YOUR GOAL = Please write out all the records below again, substituting "Give" for "Determine" and leaving everything else unchanged.

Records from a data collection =
* Start *

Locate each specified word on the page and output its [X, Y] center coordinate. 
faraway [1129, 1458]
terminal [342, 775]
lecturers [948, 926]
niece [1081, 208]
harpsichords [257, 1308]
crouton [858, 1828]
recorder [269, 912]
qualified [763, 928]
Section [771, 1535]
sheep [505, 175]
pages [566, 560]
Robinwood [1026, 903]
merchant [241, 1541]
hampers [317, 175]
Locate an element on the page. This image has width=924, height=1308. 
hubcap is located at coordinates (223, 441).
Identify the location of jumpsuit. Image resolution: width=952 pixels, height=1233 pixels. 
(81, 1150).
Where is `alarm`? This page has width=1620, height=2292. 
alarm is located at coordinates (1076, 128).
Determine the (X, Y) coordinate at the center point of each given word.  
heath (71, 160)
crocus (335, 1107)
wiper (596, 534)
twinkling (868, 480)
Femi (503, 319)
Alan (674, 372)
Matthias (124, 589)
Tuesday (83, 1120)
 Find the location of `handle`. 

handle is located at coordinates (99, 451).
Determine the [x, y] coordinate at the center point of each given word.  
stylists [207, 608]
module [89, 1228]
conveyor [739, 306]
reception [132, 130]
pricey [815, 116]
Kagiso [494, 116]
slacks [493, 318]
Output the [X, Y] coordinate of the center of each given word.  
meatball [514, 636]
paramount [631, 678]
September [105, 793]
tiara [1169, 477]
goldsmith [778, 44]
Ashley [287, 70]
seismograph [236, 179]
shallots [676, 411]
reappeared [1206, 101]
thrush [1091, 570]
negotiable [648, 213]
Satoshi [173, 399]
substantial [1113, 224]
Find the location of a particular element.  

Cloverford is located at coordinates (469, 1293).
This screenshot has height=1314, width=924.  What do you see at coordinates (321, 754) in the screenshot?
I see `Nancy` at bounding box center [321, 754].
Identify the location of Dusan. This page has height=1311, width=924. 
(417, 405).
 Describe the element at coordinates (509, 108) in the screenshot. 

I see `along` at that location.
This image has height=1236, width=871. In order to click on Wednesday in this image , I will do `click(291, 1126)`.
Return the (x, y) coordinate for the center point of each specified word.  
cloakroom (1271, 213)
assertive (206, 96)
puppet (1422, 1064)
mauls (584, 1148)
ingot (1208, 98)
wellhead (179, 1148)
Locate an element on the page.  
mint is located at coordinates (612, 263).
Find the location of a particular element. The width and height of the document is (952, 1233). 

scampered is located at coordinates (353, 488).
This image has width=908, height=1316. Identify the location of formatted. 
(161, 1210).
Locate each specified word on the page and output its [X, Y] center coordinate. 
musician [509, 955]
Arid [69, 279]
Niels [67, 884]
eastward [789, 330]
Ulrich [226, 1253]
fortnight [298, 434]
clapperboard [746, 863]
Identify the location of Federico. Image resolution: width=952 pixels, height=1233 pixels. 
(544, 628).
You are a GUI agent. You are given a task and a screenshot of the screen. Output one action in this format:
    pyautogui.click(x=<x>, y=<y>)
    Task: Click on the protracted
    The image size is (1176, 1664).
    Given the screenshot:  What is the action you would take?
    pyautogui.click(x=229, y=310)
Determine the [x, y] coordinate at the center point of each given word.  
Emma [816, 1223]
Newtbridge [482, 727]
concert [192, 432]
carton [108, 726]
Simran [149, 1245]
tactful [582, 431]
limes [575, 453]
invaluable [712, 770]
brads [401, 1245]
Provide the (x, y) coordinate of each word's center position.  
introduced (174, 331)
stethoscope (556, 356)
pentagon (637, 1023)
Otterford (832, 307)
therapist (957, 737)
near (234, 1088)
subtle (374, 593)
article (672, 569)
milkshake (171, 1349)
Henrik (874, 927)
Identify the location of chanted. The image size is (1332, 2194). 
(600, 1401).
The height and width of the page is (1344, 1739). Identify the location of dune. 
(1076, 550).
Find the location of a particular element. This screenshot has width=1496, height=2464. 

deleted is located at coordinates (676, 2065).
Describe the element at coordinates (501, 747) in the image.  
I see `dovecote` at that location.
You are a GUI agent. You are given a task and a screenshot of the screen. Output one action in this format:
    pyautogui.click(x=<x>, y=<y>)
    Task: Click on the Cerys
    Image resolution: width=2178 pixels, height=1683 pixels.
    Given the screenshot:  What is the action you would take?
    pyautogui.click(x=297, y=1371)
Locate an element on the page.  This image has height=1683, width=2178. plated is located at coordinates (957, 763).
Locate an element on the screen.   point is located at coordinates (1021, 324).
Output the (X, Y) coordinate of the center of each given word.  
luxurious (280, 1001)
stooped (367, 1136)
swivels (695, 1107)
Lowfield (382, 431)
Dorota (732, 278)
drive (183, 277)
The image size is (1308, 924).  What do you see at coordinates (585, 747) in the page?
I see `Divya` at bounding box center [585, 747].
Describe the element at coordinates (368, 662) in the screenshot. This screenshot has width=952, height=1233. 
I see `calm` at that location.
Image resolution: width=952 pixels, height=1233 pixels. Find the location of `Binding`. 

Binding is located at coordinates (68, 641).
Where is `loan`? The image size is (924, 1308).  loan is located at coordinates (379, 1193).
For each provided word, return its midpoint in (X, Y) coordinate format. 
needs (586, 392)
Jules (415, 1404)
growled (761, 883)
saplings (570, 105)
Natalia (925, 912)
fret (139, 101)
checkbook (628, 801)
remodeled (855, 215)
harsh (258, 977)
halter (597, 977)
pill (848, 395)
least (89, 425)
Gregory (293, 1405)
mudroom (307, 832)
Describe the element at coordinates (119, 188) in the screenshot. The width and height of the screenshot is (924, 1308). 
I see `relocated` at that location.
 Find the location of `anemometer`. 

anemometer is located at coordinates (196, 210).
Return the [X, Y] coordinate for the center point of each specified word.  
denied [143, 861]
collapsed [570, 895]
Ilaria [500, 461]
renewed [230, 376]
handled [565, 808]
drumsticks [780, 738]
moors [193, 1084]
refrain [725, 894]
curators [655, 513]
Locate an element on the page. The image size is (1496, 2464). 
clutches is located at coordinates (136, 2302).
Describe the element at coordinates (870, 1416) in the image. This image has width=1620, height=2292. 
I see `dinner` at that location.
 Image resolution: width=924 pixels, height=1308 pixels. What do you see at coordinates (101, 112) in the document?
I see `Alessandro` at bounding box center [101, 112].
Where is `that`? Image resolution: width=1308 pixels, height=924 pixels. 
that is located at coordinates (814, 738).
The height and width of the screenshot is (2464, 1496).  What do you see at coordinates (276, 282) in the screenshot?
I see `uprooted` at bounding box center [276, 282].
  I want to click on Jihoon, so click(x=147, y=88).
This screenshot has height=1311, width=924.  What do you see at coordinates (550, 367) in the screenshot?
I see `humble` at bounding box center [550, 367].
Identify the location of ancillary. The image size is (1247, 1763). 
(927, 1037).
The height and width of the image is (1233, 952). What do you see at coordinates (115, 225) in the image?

* End *

COMPLETED TASK =
Locate each specified word on the page and output its [X, Y] center coordinate. 
faraway [1129, 1458]
terminal [342, 775]
lecturers [948, 926]
niece [1081, 208]
harpsichords [257, 1308]
crouton [858, 1828]
recorder [269, 912]
qualified [763, 928]
Section [771, 1535]
sheep [505, 175]
pages [566, 560]
Robinwood [1026, 903]
merchant [241, 1541]
hampers [317, 175]
Locate an element on the page. This image has width=924, height=1308. 
hubcap is located at coordinates (223, 441).
Identify the location of jumpsuit. Image resolution: width=952 pixels, height=1233 pixels. 
(81, 1150).
Where is `alarm`? This page has width=1620, height=2292. 
alarm is located at coordinates (1076, 128).
Give the (X, Y) coordinate at the center point of each given word.  
heath (71, 160)
crocus (335, 1107)
wiper (596, 534)
twinkling (868, 480)
Femi (503, 319)
Alan (674, 372)
Matthias (124, 589)
Tuesday (83, 1120)
 Find the location of `handle`. 

handle is located at coordinates (99, 451).
Give the [x, y] coordinate at the center point of each given word.  
stylists [207, 608]
module [89, 1228]
conveyor [739, 306]
reception [132, 130]
pricey [815, 116]
Kagiso [494, 116]
slacks [493, 318]
Output the [X, Y] coordinate of the center of each given word.  
meatball [514, 636]
paramount [631, 678]
September [105, 793]
tiara [1169, 477]
goldsmith [778, 44]
Ashley [287, 70]
seismograph [236, 179]
shallots [676, 411]
reappeared [1206, 101]
thrush [1091, 570]
negotiable [648, 213]
Satoshi [173, 399]
substantial [1113, 224]
Find the location of a particular element.  

Cloverford is located at coordinates (469, 1293).
This screenshot has height=1314, width=924.  What do you see at coordinates (321, 754) in the screenshot?
I see `Nancy` at bounding box center [321, 754].
Identify the location of Dusan. This page has height=1311, width=924. 
(417, 405).
 Describe the element at coordinates (509, 108) in the screenshot. 

I see `along` at that location.
This image has height=1236, width=871. In order to click on Wednesday in this image , I will do `click(291, 1126)`.
Return the (x, y) coordinate for the center point of each specified word.  
cloakroom (1271, 213)
assertive (206, 96)
puppet (1422, 1064)
mauls (584, 1148)
ingot (1208, 98)
wellhead (179, 1148)
Locate an element on the page.  
mint is located at coordinates (612, 263).
Find the location of a particular element. The width and height of the document is (952, 1233). 

scampered is located at coordinates (353, 488).
This image has width=908, height=1316. Identify the location of formatted. 
(161, 1210).
Locate each specified word on the page and output its [X, Y] center coordinate. 
musician [509, 955]
Arid [69, 279]
Niels [67, 884]
eastward [789, 330]
Ulrich [226, 1253]
fortnight [298, 434]
clapperboard [746, 863]
Identify the location of Federico. Image resolution: width=952 pixels, height=1233 pixels. 
(544, 628).
You are a GUI agent. You are given a task and a screenshot of the screen. Output one action in this format:
    pyautogui.click(x=<x>, y=<y>)
    Task: Click on the protracted
    The image size is (1176, 1664).
    Given the screenshot:  What is the action you would take?
    pyautogui.click(x=229, y=310)
Give the [x, y] coordinate at the center point of each given word.  
Emma [816, 1223]
Newtbridge [482, 727]
concert [192, 432]
carton [108, 726]
Simran [149, 1245]
tactful [582, 431]
limes [575, 453]
invaluable [712, 770]
brads [401, 1245]
Provide the (x, y) coordinate of each word's center position.  
introduced (174, 331)
stethoscope (556, 356)
pentagon (637, 1023)
Otterford (832, 307)
therapist (957, 737)
near (234, 1088)
subtle (374, 593)
article (672, 569)
milkshake (171, 1349)
Henrik (874, 927)
Identify the location of chanted. The image size is (1332, 2194). 
(600, 1401).
The height and width of the page is (1344, 1739). Identify the location of dune. 
(1076, 550).
Find the location of a particular element. This screenshot has width=1496, height=2464. 

deleted is located at coordinates (676, 2065).
Describe the element at coordinates (501, 747) in the image.  
I see `dovecote` at that location.
You are a GUI agent. You are given a task and a screenshot of the screen. Output one action in this format:
    pyautogui.click(x=<x>, y=<y>)
    Task: Click on the Cerys
    Image resolution: width=2178 pixels, height=1683 pixels.
    Given the screenshot:  What is the action you would take?
    pyautogui.click(x=297, y=1371)
Locate an element on the page.  This image has height=1683, width=2178. plated is located at coordinates (957, 763).
Locate an element on the screen.   point is located at coordinates (1021, 324).
Output the (X, Y) coordinate of the center of each given word.  
luxurious (280, 1001)
stooped (367, 1136)
swivels (695, 1107)
Lowfield (382, 431)
Dorota (732, 278)
drive (183, 277)
The image size is (1308, 924).  What do you see at coordinates (585, 747) in the page?
I see `Divya` at bounding box center [585, 747].
Describe the element at coordinates (368, 662) in the screenshot. This screenshot has width=952, height=1233. 
I see `calm` at that location.
Image resolution: width=952 pixels, height=1233 pixels. Find the location of `Binding`. 

Binding is located at coordinates (68, 641).
Where is `loan`? The image size is (924, 1308).  loan is located at coordinates (379, 1193).
For each provided word, return its midpoint in (X, Y) coordinate format. 
needs (586, 392)
Jules (415, 1404)
growled (761, 883)
saplings (570, 105)
Natalia (925, 912)
fret (139, 101)
checkbook (628, 801)
remodeled (855, 215)
harsh (258, 977)
halter (597, 977)
pill (848, 395)
least (89, 425)
Gregory (293, 1405)
mudroom (307, 832)
Describe the element at coordinates (119, 188) in the screenshot. The width and height of the screenshot is (924, 1308). 
I see `relocated` at that location.
 Find the location of `anemometer`. 

anemometer is located at coordinates (196, 210).
Return the [X, Y] coordinate for the center point of each specified word.  
denied [143, 861]
collapsed [570, 895]
Ilaria [500, 461]
renewed [230, 376]
handled [565, 808]
drumsticks [780, 738]
moors [193, 1084]
refrain [725, 894]
curators [655, 513]
Locate an element on the page. The image size is (1496, 2464). 
clutches is located at coordinates (136, 2302).
Describe the element at coordinates (870, 1416) in the image. This image has width=1620, height=2292. 
I see `dinner` at that location.
 Image resolution: width=924 pixels, height=1308 pixels. What do you see at coordinates (101, 112) in the document?
I see `Alessandro` at bounding box center [101, 112].
Where is `that`? Image resolution: width=1308 pixels, height=924 pixels. 
that is located at coordinates (814, 738).
The height and width of the screenshot is (2464, 1496).  What do you see at coordinates (276, 282) in the screenshot?
I see `uprooted` at bounding box center [276, 282].
  I want to click on Jihoon, so click(x=147, y=88).
This screenshot has height=1311, width=924.  What do you see at coordinates (550, 367) in the screenshot?
I see `humble` at bounding box center [550, 367].
Identify the location of ancillary. The image size is (1247, 1763). 
(927, 1037).
The height and width of the image is (1233, 952). What do you see at coordinates (115, 225) in the image?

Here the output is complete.